'''
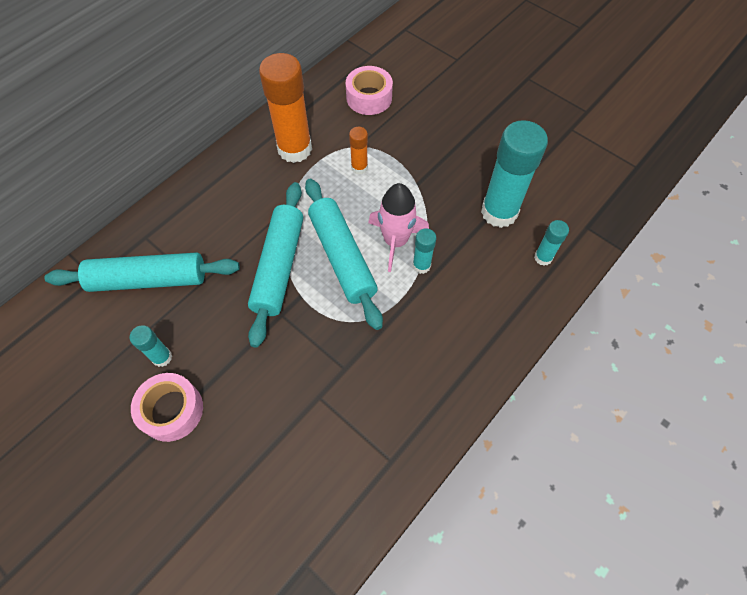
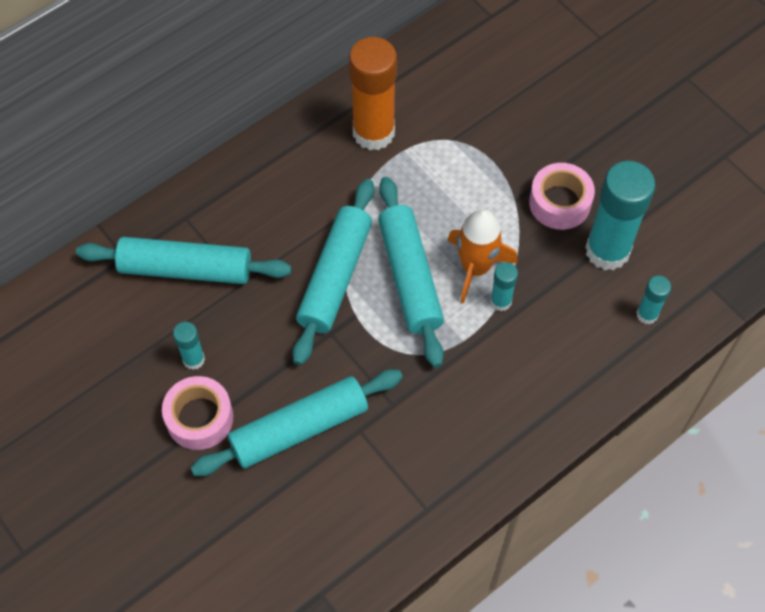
camera: 10 degrees right, 0 degrees up
(264, 405) = (299, 429): none -> turquoise rolling pin
(359, 167) = (448, 168): orange glue stick -> none
(369, 97) = (476, 76): pink tape -> pink tape (559, 203)
(395, 241) = (476, 267): pink rocket -> orange rocket

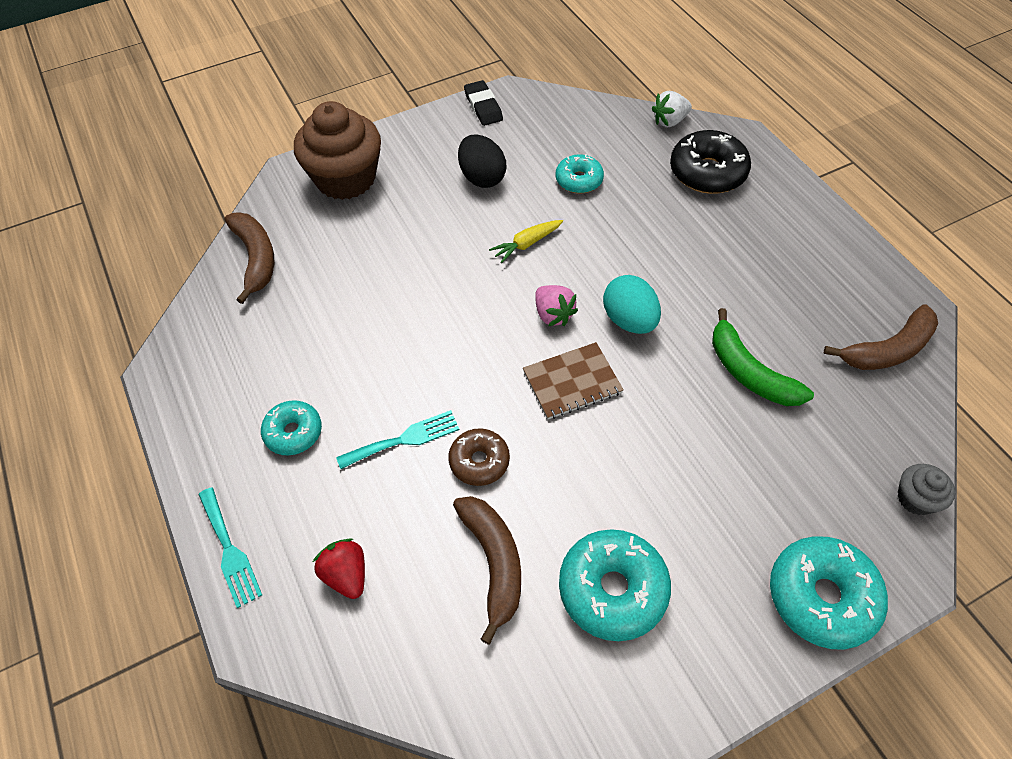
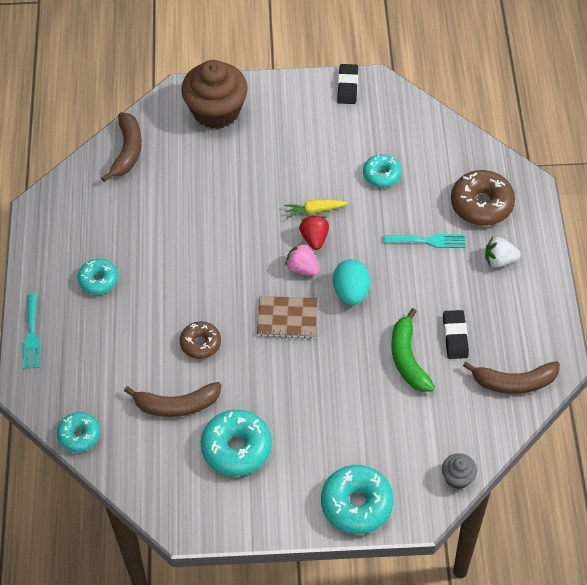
camera: 25 degrees right, 0 degrees up
(346, 574) = (90, 376): red strawberry -> red strawberry (314, 238)
(373, 677) = (79, 435): none -> turquoise donut
(404, 439) = (162, 312): turquoise fork -> turquoise fork (428, 241)
(482, 177) = (313, 146): black egg -> none
(493, 563) = (176, 405): brown banana -> brown banana turned 75 degrees clockwise
(553, 314) = (302, 268): pink strawberry -> pink strawberry turned 135 degrees clockwise
(669, 121) = (482, 151): white strawberry -> white strawberry (499, 260)
(707, 172) = (481, 204): black donut -> brown donut
(783, 324) = (455, 336): none -> black eraser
'''
• [Your instructions]
From the line with "(482, 177) = (313, 146): black egg -> none" to the last line of the material, give every line again exactly, and only those lines.

• [Exercise solution]
(482, 177) = (313, 146): black egg -> none
(493, 563) = (176, 405): brown banana -> brown banana turned 75 degrees clockwise
(553, 314) = (302, 268): pink strawberry -> pink strawberry turned 135 degrees clockwise
(669, 121) = (482, 151): white strawberry -> white strawberry (499, 260)
(707, 172) = (481, 204): black donut -> brown donut
(783, 324) = (455, 336): none -> black eraser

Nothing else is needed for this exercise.